Object tracking records:
○ ○ ○ ○

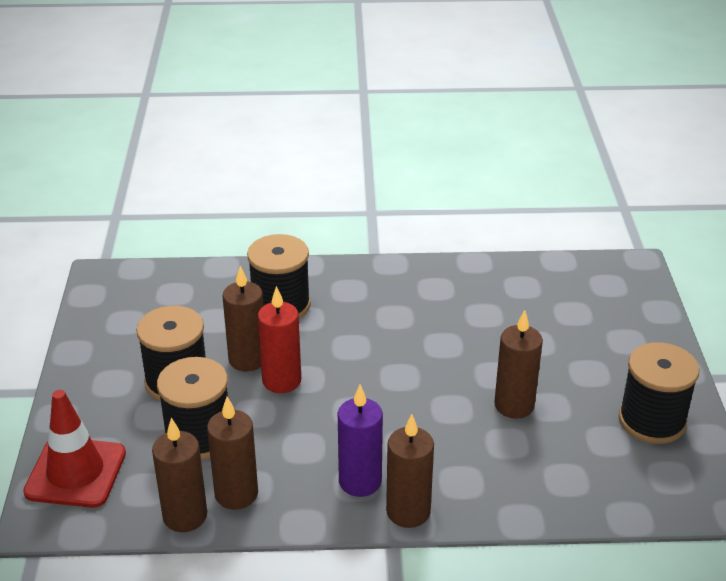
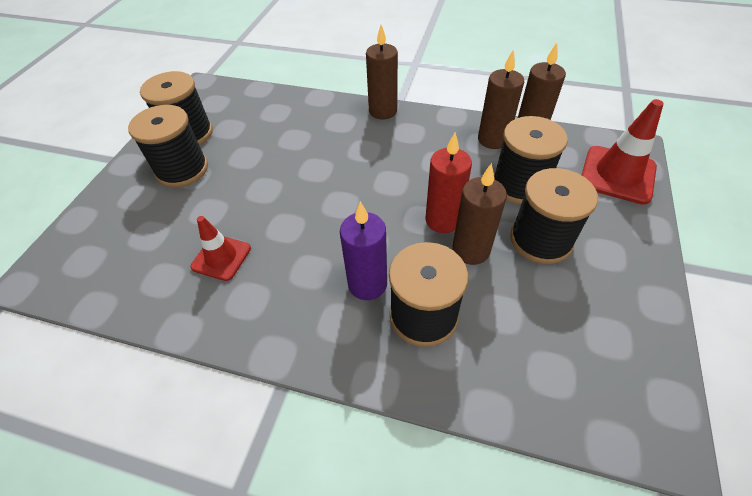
camera: 160 degrees left, 15 degrees up
(360, 481) = (406, 132): purple candle -> purple candle (367, 284)
(484, 309) = (221, 257): none -> red traffic cone
(514, 405) = (269, 162): brown candle -> none
(608, 376) = (182, 170): none -> black spool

○ ○ ○ ○

- [THE TASK]: Quote verbatim the line containing "(360, 481) = (406, 132): purple" and every line after it through the end of the records above.

- [REPLY TO THE EXERCISE]:
(360, 481) = (406, 132): purple candle -> purple candle (367, 284)
(484, 309) = (221, 257): none -> red traffic cone
(514, 405) = (269, 162): brown candle -> none
(608, 376) = (182, 170): none -> black spool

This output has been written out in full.